▸ **THE TASK**
Can you edit the records below so that every "centreline" becomes "centerline", with nothing else changed? Leave the pictures out of your answer.

▸ **Dataset records**
___
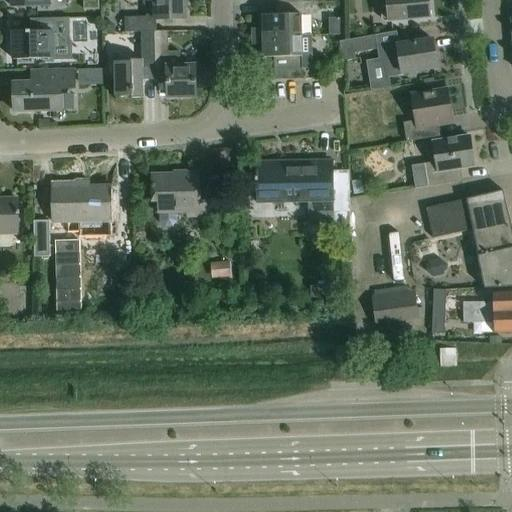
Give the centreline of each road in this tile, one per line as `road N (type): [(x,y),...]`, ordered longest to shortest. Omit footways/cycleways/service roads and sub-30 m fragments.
road 1 (secondary): [(0,463),(363,442)]
road 2 (residential): [(0,142),(227,129)]
road 3 (secondary): [(511,419),(434,423),(363,442)]
road 4 (secondary): [(363,442),(511,448)]
road 5 (residential): [(227,129),(222,0)]
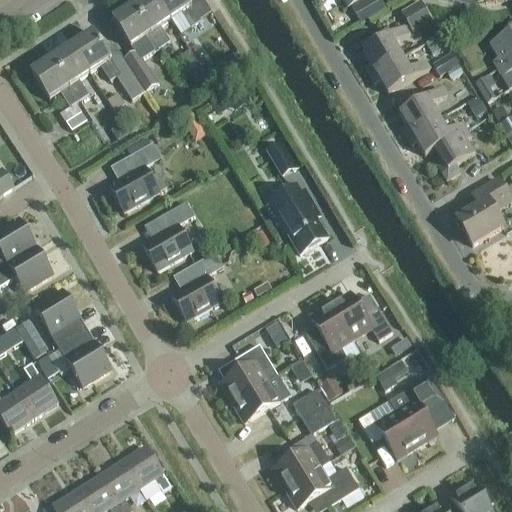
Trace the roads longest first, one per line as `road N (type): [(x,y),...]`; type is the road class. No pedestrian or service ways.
road 1 (unclassified): [(511,303),(482,295),(459,276),(293,0)]
road 2 (residential): [(169,375),(0,101)]
road 3 (residential): [(169,375),(368,255)]
road 4 (residential): [(169,375),(0,483)]
road 5 (residential): [(250,511),(169,375)]
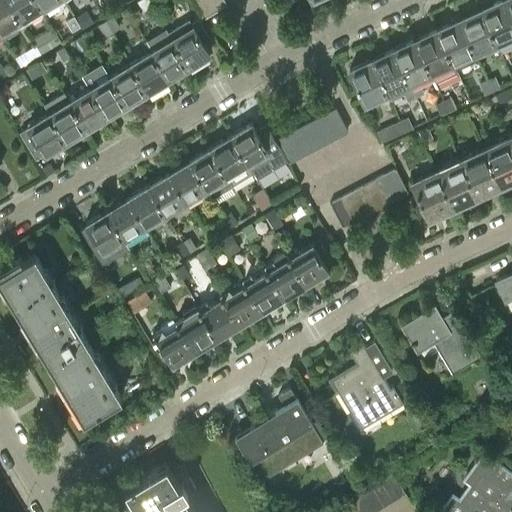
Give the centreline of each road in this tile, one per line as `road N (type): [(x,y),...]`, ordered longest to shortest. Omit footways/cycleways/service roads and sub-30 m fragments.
road 1 (residential): [(36,489),(404,274),(511,224)]
road 2 (residential): [(0,222),(314,43),(408,0)]
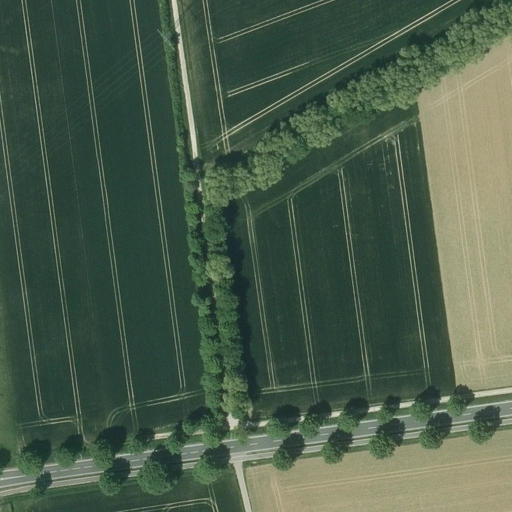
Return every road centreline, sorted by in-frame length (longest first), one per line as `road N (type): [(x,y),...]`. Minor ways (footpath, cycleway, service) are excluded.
road 1 (track): [(0,458),(511,384)]
road 2 (secondary): [(0,479),(511,408)]
road 3 (track): [(229,425),(175,0)]
road 4 (track): [(201,203),(511,19)]
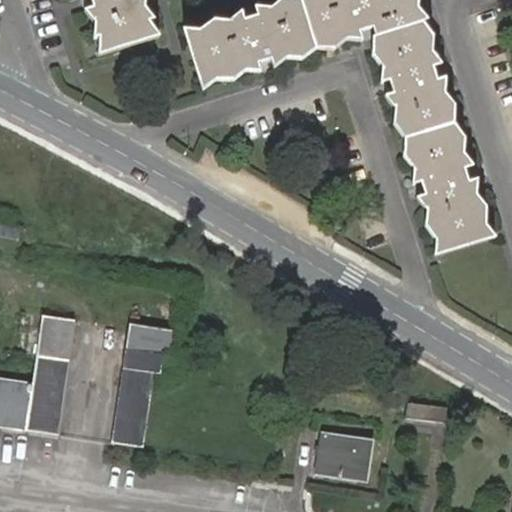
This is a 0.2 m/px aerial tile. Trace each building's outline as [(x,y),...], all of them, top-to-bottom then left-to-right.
[(81,0),(83,4),(100,57),(161,38),(149,0),(81,0)] [(185,31),(205,92),(366,41),(435,258),(497,239),(422,0),(283,0),(250,10),(185,31)] [(0,425),(61,434),(68,384),(77,319),(44,315),(35,378),(35,382),(0,377),(0,425)] [(119,391),(112,442),(144,447),(151,397),(155,371),(161,372),(164,353),(170,354),(173,329),(129,322),(119,391)] [(369,481),(375,440),(323,432),(317,474),(369,481)]
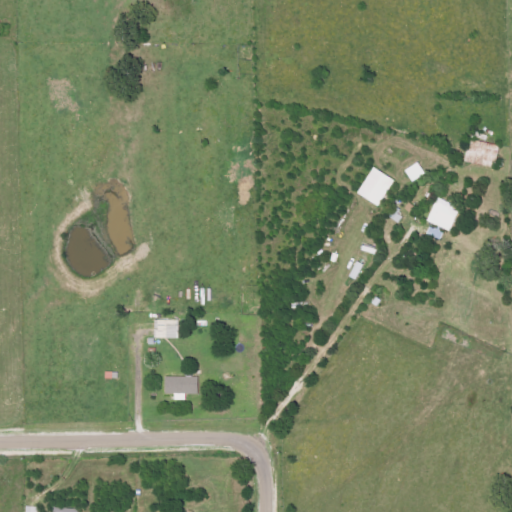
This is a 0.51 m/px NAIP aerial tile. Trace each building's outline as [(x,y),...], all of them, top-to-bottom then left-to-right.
[(494,169),(499,146),(469,139),(463,161),(494,169)] [(357,195),(380,207),(394,180),(371,168),(357,195)] [(459,207),(435,199),(427,223),(451,231),(459,207)] [(349,277),(357,280),(362,264),(355,262),(349,277)] [(178,338),(178,320),(154,320),(154,338),(178,338)] [(164,394),(174,394),(174,400),(186,400),(186,394),(198,395),(198,377),(164,377),(164,394)]
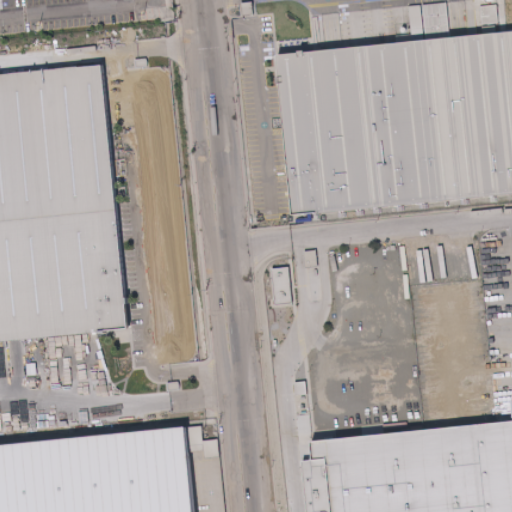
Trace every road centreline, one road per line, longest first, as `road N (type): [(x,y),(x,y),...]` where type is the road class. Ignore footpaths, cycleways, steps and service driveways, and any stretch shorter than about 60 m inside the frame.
road 1 (secondary): [(181,0),(238,511)]
road 2 (secondary): [(261,511),(210,0)]
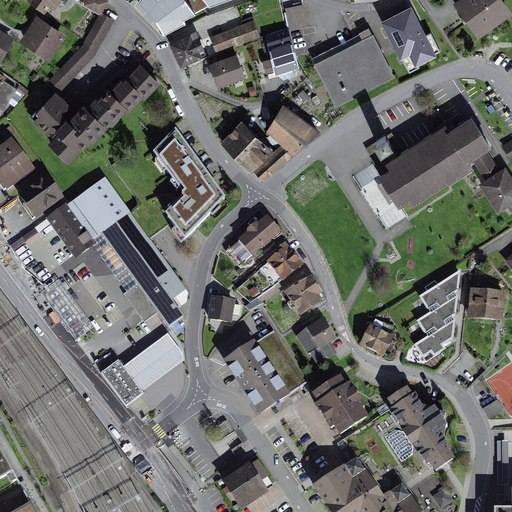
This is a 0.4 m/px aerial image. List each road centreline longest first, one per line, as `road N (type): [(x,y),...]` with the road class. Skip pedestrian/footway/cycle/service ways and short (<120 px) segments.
road 1 (residential): [(261,193),(309,247),(347,341),(364,357),(434,378),(462,397),(482,439),(471,511)]
road 2 (residential): [(511,94),(488,72),(454,69),(363,113),(261,193)]
road 3 (residential): [(116,0),(167,60),(206,139),(261,193)]
road 4 (residential): [(261,193),(221,228),(206,254),(194,307),(199,396)]
road 5 (primary): [(134,451),(0,271)]
road 6 (residential): [(305,511),(240,414),(199,396)]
___
▸ **WRITTEN RESPONSE**
Give the centerline of each road in this tile, one per line as `road N (type): [(x,y),...]`, ordered longest to shortest. Omit footways/cycleways/service roads and sub-30 m fragments.
road 1 (secondary): [(0,463),(363,442)]
road 2 (residential): [(0,142),(227,129)]
road 3 (secondary): [(511,419),(434,423),(363,442)]
road 4 (secondary): [(363,442),(511,448)]
road 5 (residential): [(227,129),(222,0)]
Trace the roads longest first, one per line as `road N (type): [(x,y),...]`; type is the road class. No pedestrian or service ways.
road 1 (unclassified): [(511,303),(482,295),(459,276),(293,0)]
road 2 (residential): [(169,375),(0,101)]
road 3 (residential): [(169,375),(368,255)]
road 4 (residential): [(169,375),(0,483)]
road 5 (residential): [(250,511),(169,375)]
Give the centerline of each road in this tile, one per line as `road N (type): [(x,y),...]`, ordered longest to shortest. Omit footways/cycleways/service roads and sub-30 m fragments.
road 1 (residential): [(36,489),(404,274),(511,224)]
road 2 (residential): [(0,222),(314,43),(408,0)]
Return every road centerline, sorted by in-frame length (longest first), one per line as `road N (type): [(x,y),...]`. Minor ways (footpath, cycleway, service) are excluded.
road 1 (track): [(0,458),(511,384)]
road 2 (secondary): [(0,479),(511,408)]
road 3 (track): [(229,425),(175,0)]
road 4 (track): [(201,203),(511,19)]
This is a 0.2 m/px aerial tile. Trace each building's outline as [(x,y),...], all of them, top-to-bottom then left-to-right.
[(81,0),(83,4),(100,57),(161,38),(149,0),(81,0)] [(185,31),(205,92),(366,41),(435,258),(497,239),(422,0),(283,0),(250,10),(185,31)] [(0,425),(61,434),(68,384),(77,319),(44,315),(35,378),(35,382),(0,377),(0,425)] [(119,391),(112,442),(144,447),(151,397),(155,371),(161,372),(164,353),(170,354),(173,329),(129,322),(119,391)] [(369,481),(375,440),(323,432),(317,474),(369,481)]
This is a 0.51 m/px NAIP aerial tile. Trace each building's outline as [(x,y),...], all of them, top-to-bottom then left-to-right.
[(494,169),(499,146),(469,139),(463,161),(494,169)] [(357,195),(380,207),(394,180),(371,168),(357,195)] [(459,207),(435,199),(427,223),(451,231),(459,207)] [(349,277),(357,280),(362,264),(355,262),(349,277)] [(178,338),(178,320),(154,320),(154,338),(178,338)] [(164,394),(174,394),(174,400),(186,400),(186,394),(198,395),(198,377),(164,377),(164,394)]
Trace every road centerline, one road per line, longest first, as `road N (type): [(x,y),(x,y),...]` where type is the road class. Ignore footpaths, cycleways, steps and service driveways, and any stretch shorter than about 60 m inside the frame.
road 1 (secondary): [(181,0),(238,511)]
road 2 (secondary): [(261,511),(210,0)]
This is a 0.4 m/px aerial image. List each road centerline longest first, one per line, as `road N (type): [(x,y),...]` with the road class. Skip pedestrian/footway/cycle/service ways and short (<120 px) segments.
road 1 (residential): [(261,193),(309,247),(347,341),(364,357),(434,378),(462,397),(482,439),(471,511)]
road 2 (residential): [(511,94),(488,72),(454,69),(363,113),(261,193)]
road 3 (residential): [(116,0),(167,60),(206,139),(261,193)]
road 4 (residential): [(261,193),(221,228),(206,254),(194,307),(199,396)]
road 5 (primary): [(134,451),(0,271)]
road 6 (residential): [(305,511),(240,414),(199,396)]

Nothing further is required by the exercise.